**The problem:**
Reproduce every line of the material below exactly. No pictures belong in the copy.

↓

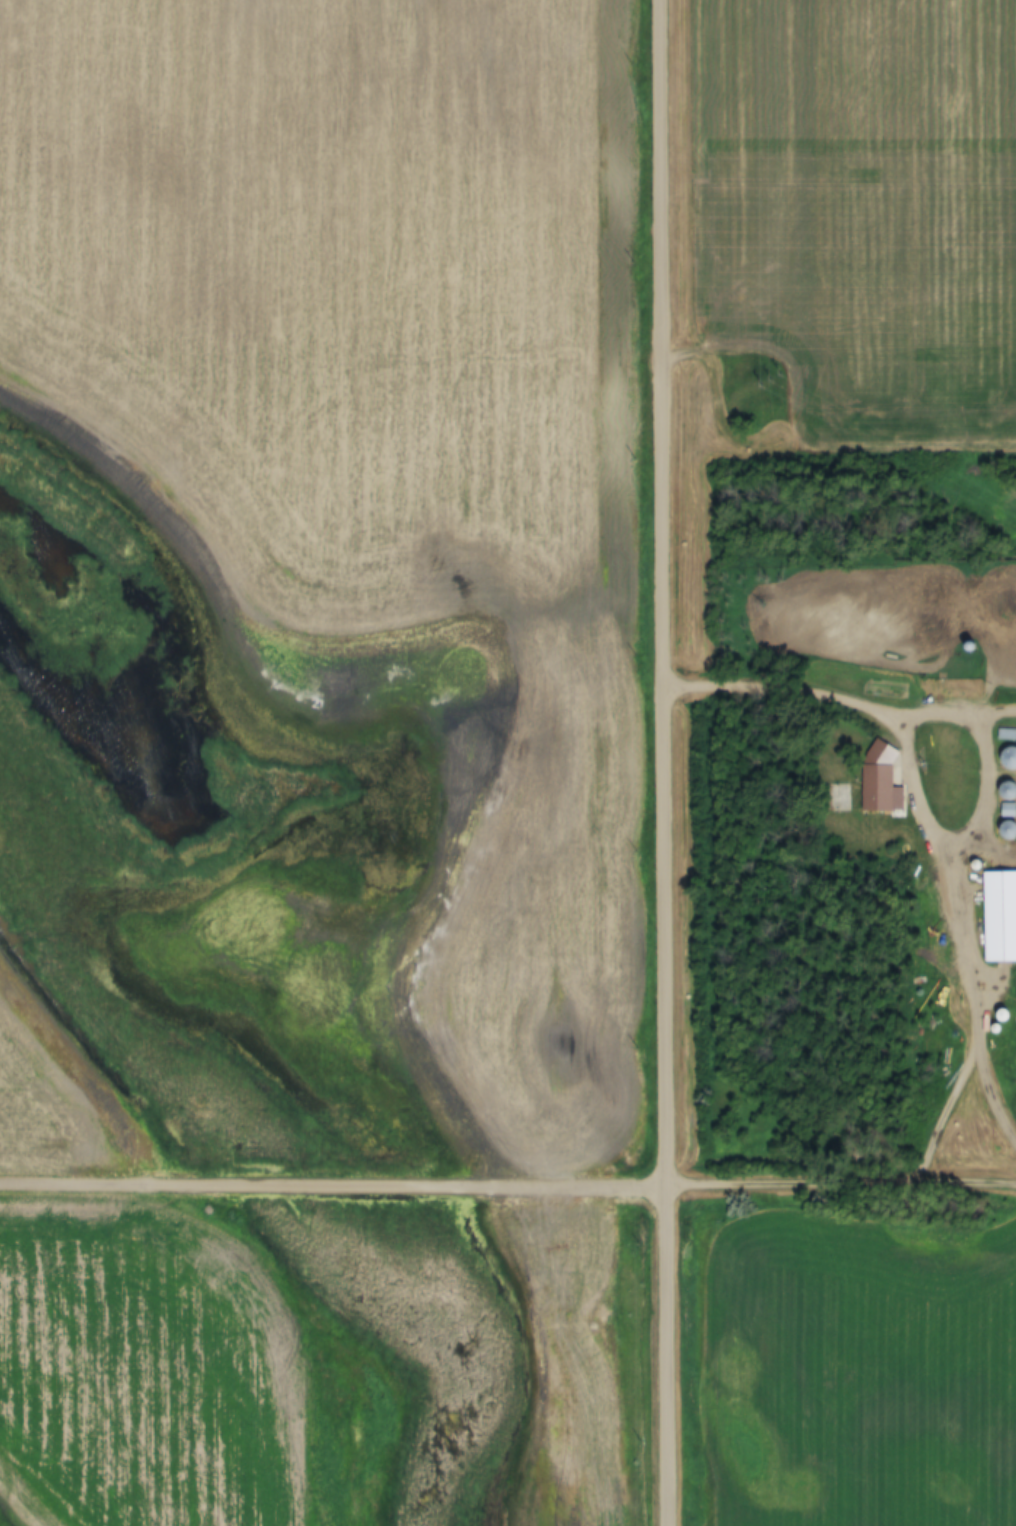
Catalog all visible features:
power tower: (771, 379)
building: (1007, 734)
road: (983, 747)
building: (1011, 758)
road: (666, 763)
building: (880, 777)
building: (1010, 790)
building: (836, 798)
road: (927, 808)
building: (1010, 829)
building: (1000, 916)
road: (842, 1181)
road: (333, 1185)

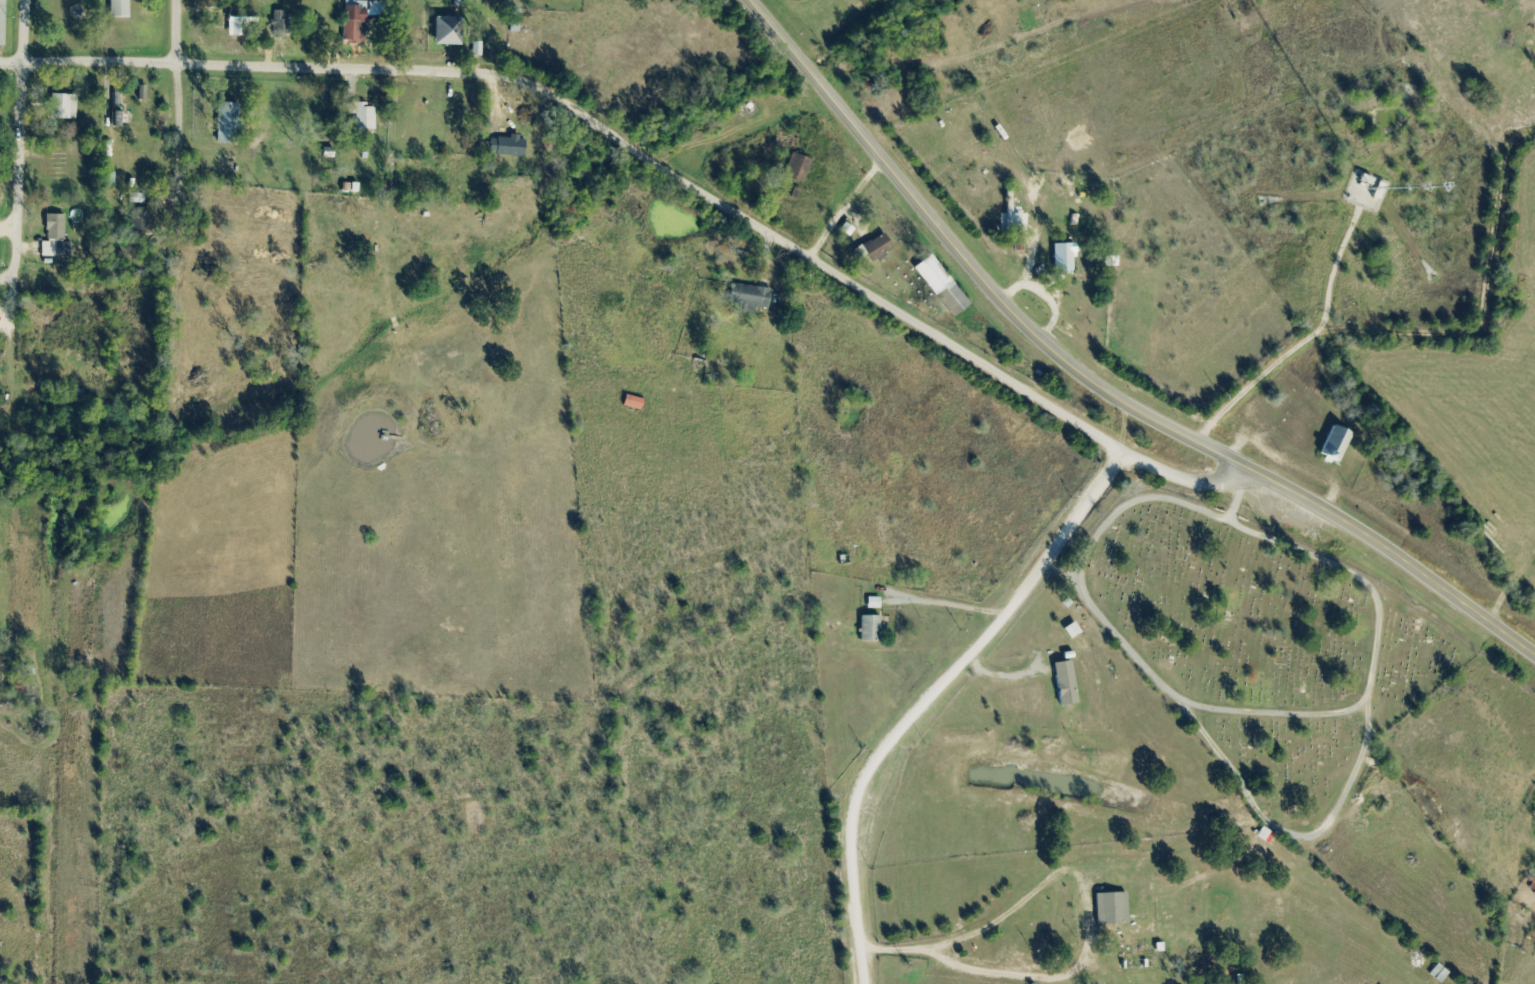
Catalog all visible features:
building: (124, 9)
building: (4, 23)
building: (353, 23)
building: (280, 25)
building: (446, 30)
road: (177, 93)
building: (66, 107)
building: (220, 111)
building: (362, 115)
building: (505, 145)
road: (656, 163)
building: (796, 168)
road: (18, 176)
building: (1367, 190)
building: (0, 201)
road: (845, 208)
building: (59, 227)
building: (877, 248)
building: (52, 249)
road: (203, 249)
building: (1062, 259)
road: (7, 279)
building: (748, 296)
road: (1303, 339)
road: (1094, 384)
building: (632, 402)
building: (1333, 444)
railway: (62, 492)
road: (1239, 493)
road: (1082, 565)
building: (870, 628)
road: (1374, 655)
building: (1064, 683)
park: (1293, 698)
road: (933, 699)
road: (1292, 837)
building: (1532, 887)
building: (1109, 908)
building: (1141, 956)

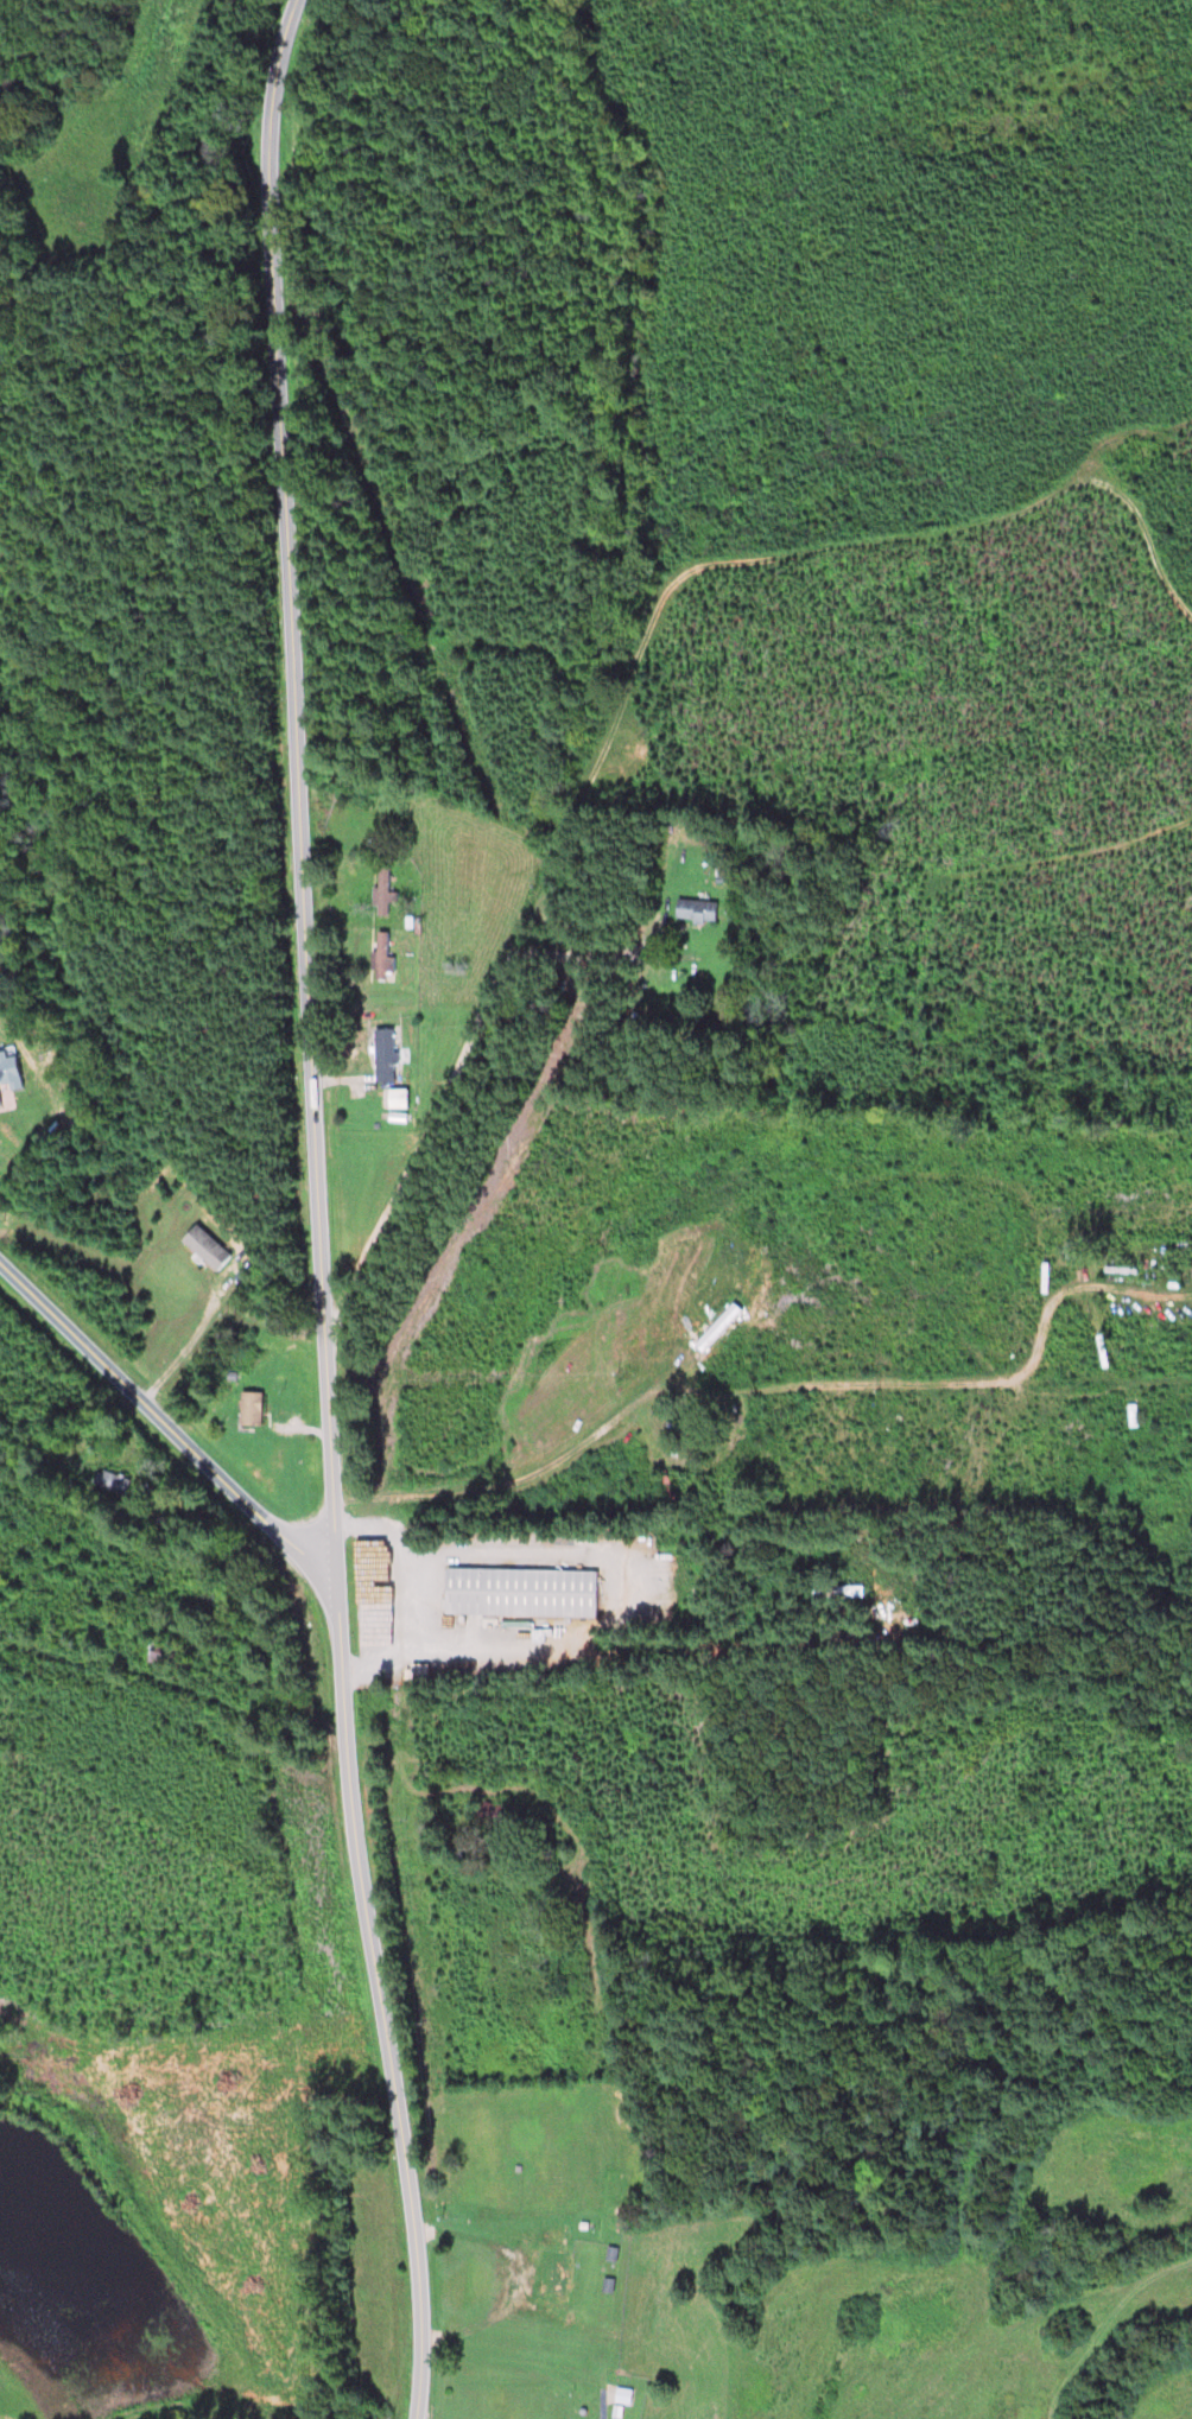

↑

**Expected answer:**
Catalog all visible features:
power tower: (771, 379)
building: (1007, 734)
road: (983, 747)
building: (1011, 758)
road: (666, 763)
building: (880, 777)
building: (1010, 790)
building: (836, 798)
road: (927, 808)
building: (1010, 829)
building: (1000, 916)
road: (842, 1181)
road: (333, 1185)

Catalog all visible features:
building: (124, 9)
building: (4, 23)
building: (353, 23)
building: (280, 25)
building: (446, 30)
road: (177, 93)
building: (66, 107)
building: (220, 111)
building: (362, 115)
building: (505, 145)
road: (656, 163)
building: (796, 168)
road: (18, 176)
building: (1367, 190)
building: (0, 201)
road: (845, 208)
building: (59, 227)
building: (877, 248)
building: (52, 249)
road: (203, 249)
building: (1062, 259)
road: (7, 279)
building: (748, 296)
road: (1303, 339)
road: (1094, 384)
building: (632, 402)
building: (1333, 444)
railway: (62, 492)
road: (1239, 493)
road: (1082, 565)
building: (870, 628)
road: (1374, 655)
building: (1064, 683)
park: (1293, 698)
road: (933, 699)
road: (1292, 837)
building: (1532, 887)
building: (1109, 908)
building: (1141, 956)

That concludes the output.